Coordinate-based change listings
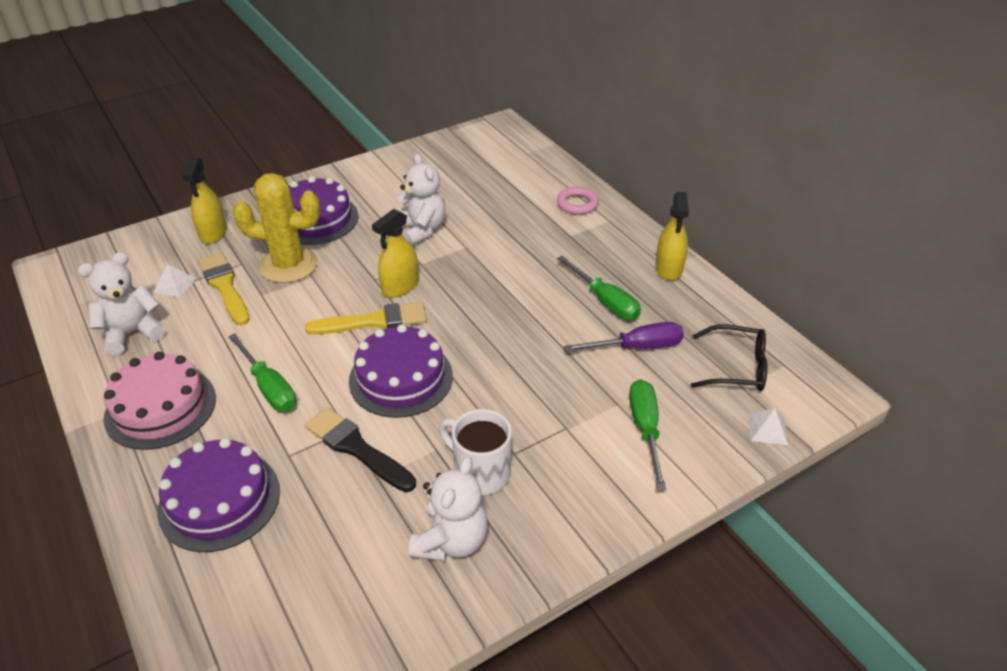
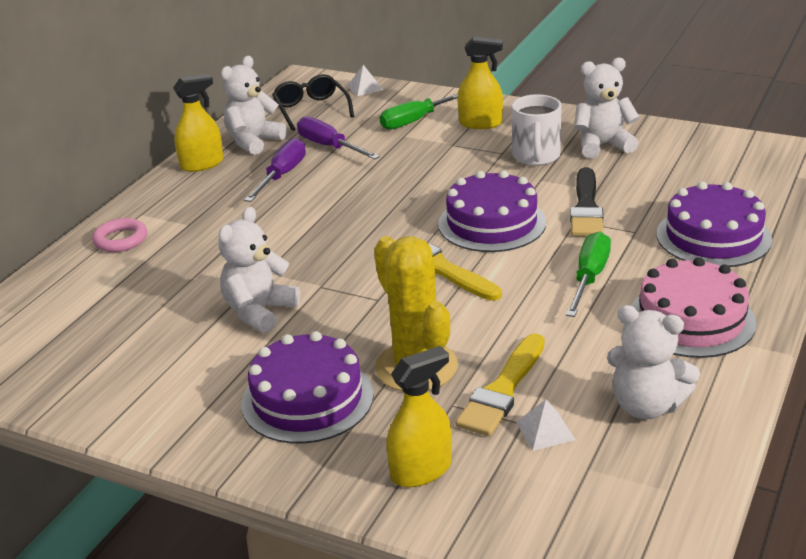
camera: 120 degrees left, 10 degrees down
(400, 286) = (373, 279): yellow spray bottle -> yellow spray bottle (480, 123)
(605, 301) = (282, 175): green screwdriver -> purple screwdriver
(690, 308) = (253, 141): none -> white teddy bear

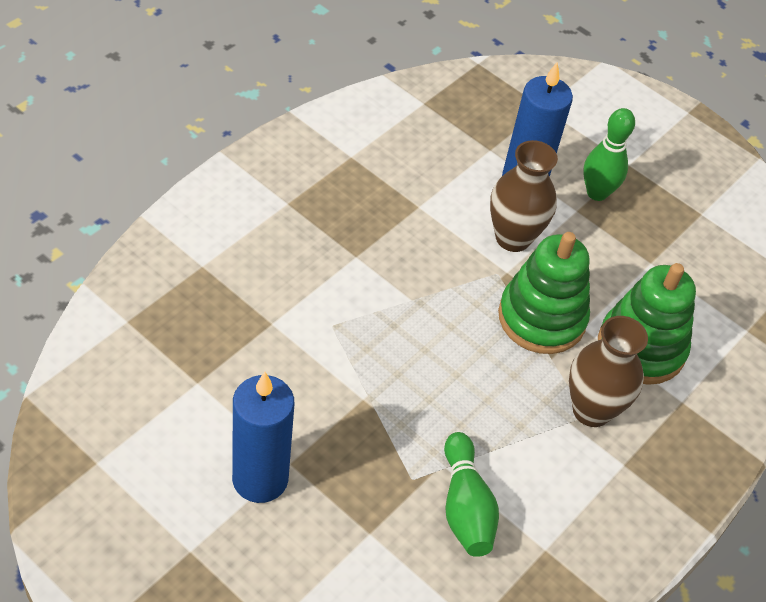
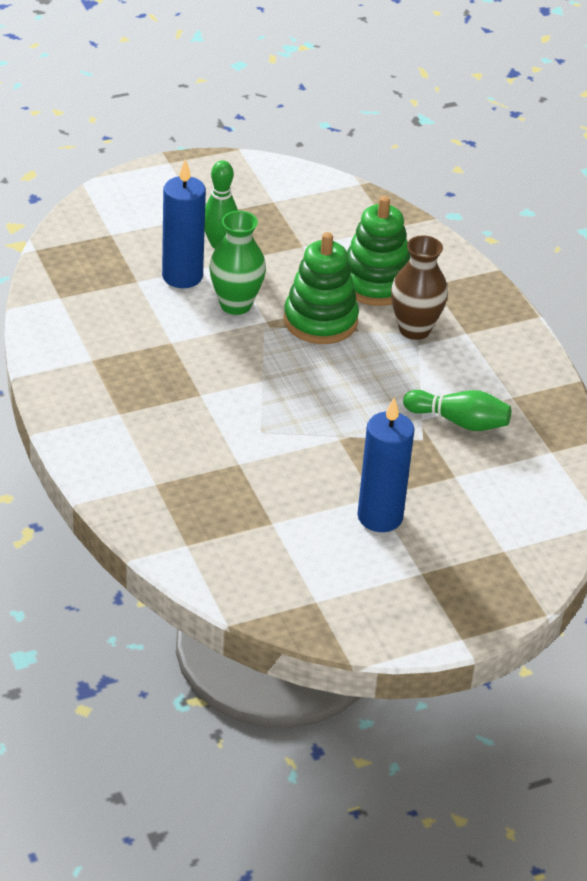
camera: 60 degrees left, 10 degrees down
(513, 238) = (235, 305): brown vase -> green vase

---

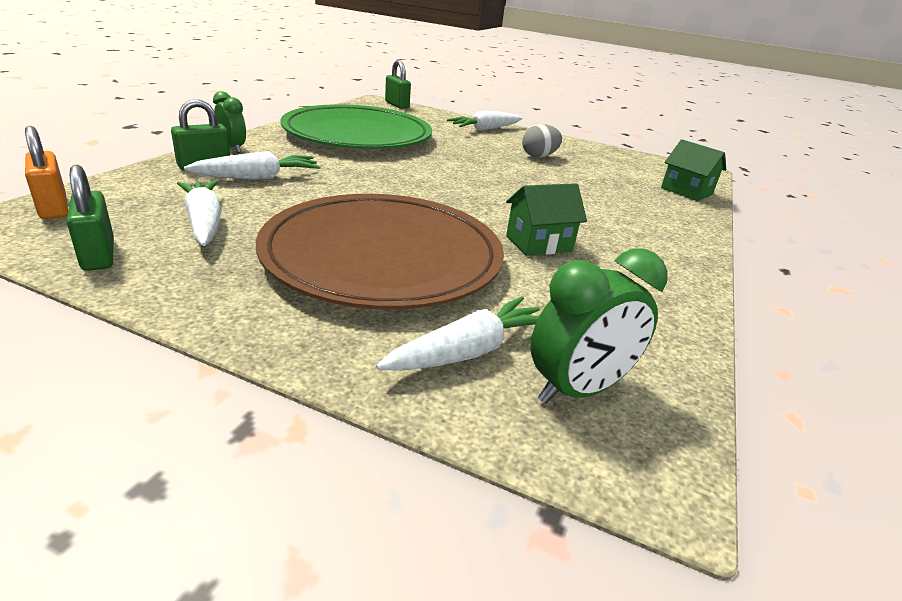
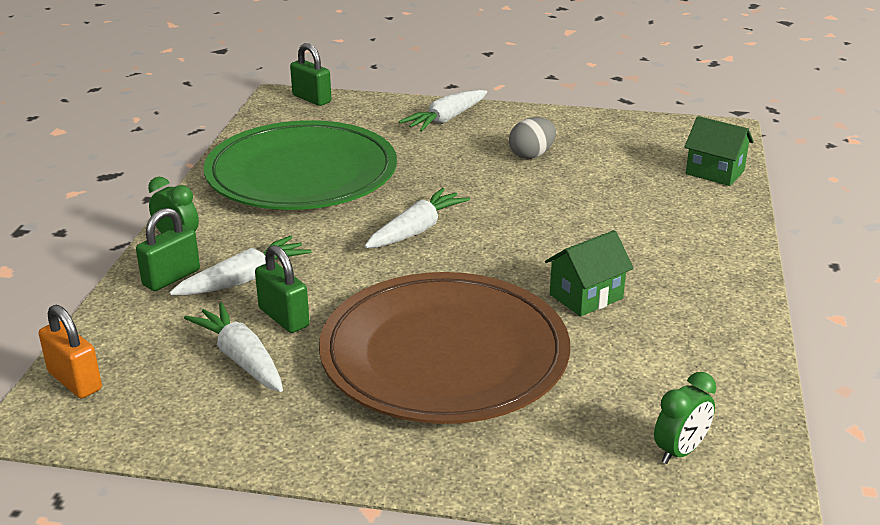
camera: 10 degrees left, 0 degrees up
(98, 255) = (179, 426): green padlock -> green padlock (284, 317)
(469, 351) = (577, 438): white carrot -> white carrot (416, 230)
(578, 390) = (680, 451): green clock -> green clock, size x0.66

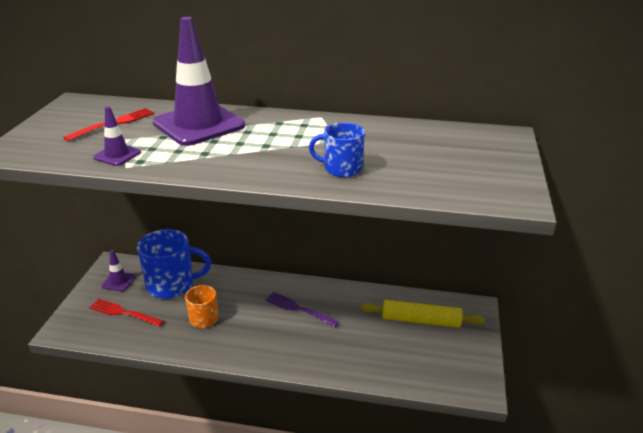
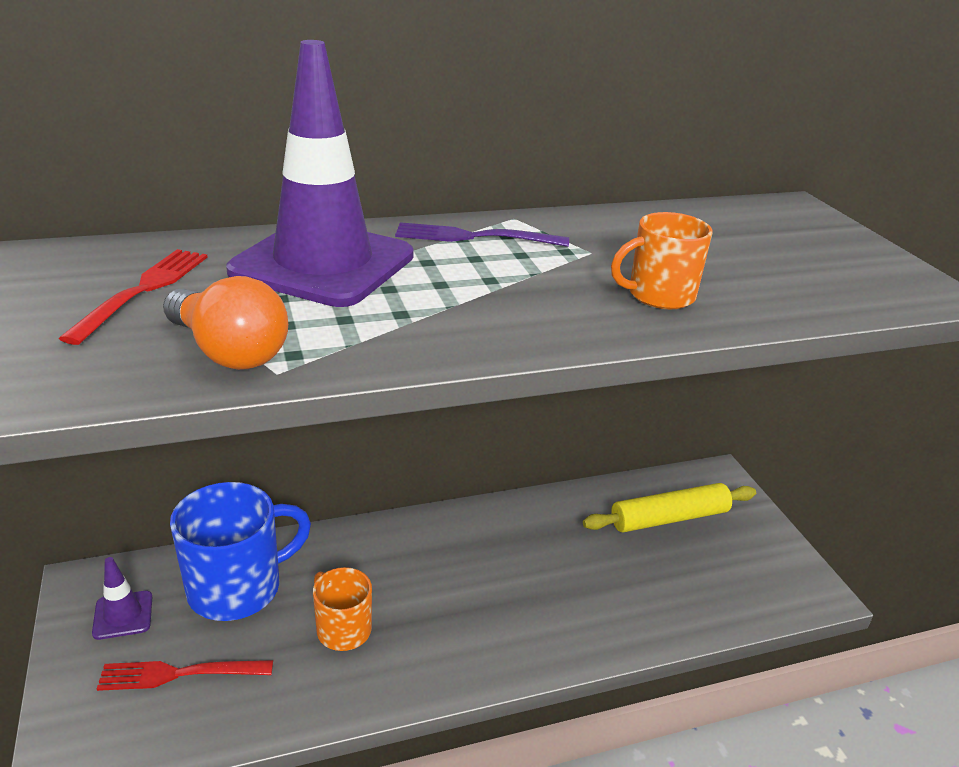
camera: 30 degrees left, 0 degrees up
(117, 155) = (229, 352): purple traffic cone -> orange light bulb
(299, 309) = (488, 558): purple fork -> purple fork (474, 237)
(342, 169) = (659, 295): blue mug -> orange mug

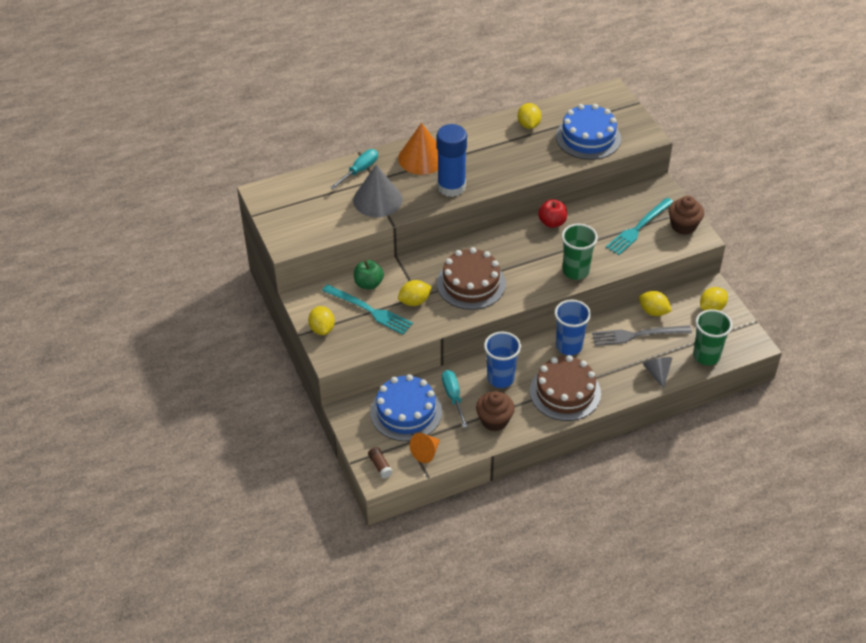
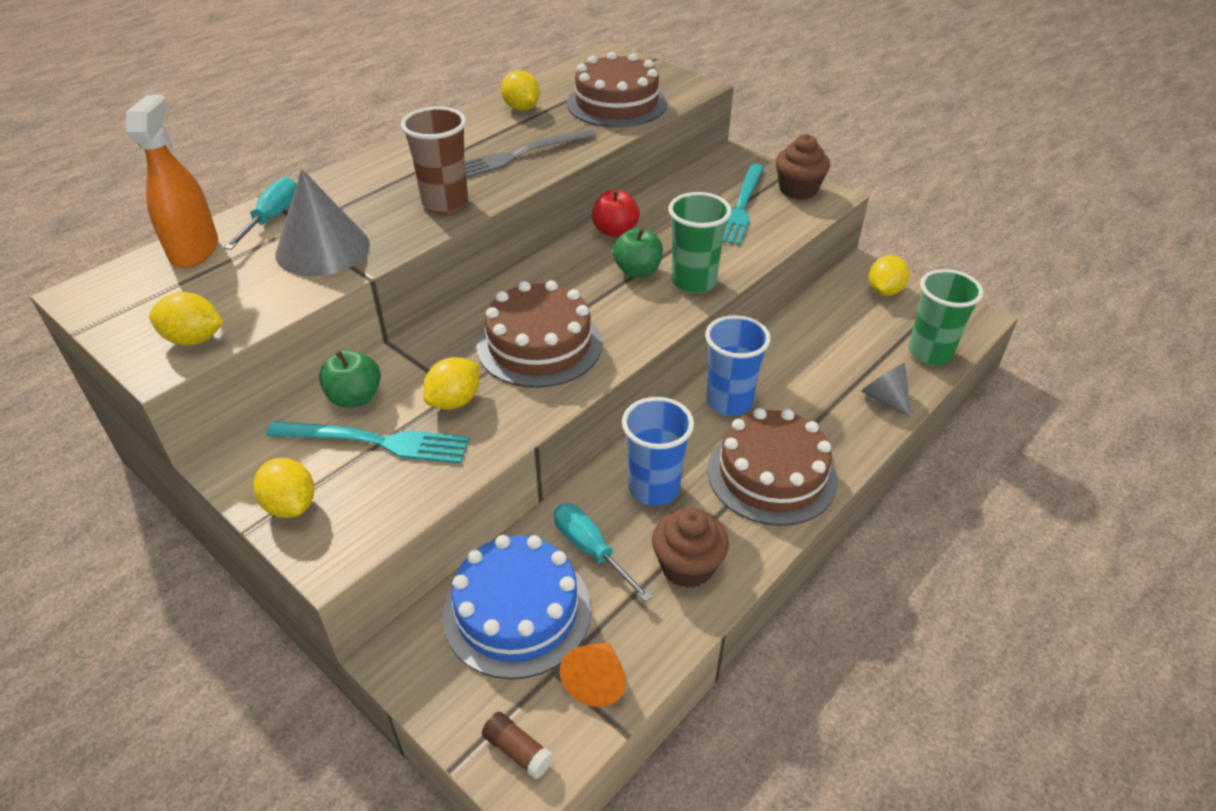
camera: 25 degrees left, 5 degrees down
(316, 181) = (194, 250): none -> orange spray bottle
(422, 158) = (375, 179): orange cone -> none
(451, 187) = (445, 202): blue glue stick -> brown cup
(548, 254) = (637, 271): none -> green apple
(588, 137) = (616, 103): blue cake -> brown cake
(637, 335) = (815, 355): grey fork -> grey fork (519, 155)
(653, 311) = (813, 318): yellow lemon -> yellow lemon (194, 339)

Work task:
Copy every line in the records above that contains the word "purple".

Exercise answer:
(605, 301) = (282, 175): green screwdriver -> purple screwdriver
(117, 155) = (229, 352): purple traffic cone -> orange light bulb
(299, 309) = (488, 558): purple fork -> purple fork (474, 237)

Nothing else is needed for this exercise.